- To do -
Consider the listing below. Extract exactly the lines from the line containing "(593, 221) = (556, 334): green apple -> none" to the line containing "(813, 313) = (673, 488): brown", both included.

- Exercise material -

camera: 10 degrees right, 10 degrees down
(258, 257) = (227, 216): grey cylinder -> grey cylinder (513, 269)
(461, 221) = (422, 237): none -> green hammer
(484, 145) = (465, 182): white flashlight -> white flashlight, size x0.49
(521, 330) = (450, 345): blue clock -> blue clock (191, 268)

...

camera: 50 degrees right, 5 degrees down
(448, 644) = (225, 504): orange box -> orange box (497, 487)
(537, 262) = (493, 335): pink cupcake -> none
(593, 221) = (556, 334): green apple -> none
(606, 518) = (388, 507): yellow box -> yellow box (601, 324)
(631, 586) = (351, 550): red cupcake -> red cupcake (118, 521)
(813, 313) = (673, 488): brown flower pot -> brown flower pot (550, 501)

- Result for this task -
(593, 221) = (556, 334): green apple -> none
(606, 518) = (388, 507): yellow box -> yellow box (601, 324)
(631, 586) = (351, 550): red cupcake -> red cupcake (118, 521)
(813, 313) = (673, 488): brown flower pot -> brown flower pot (550, 501)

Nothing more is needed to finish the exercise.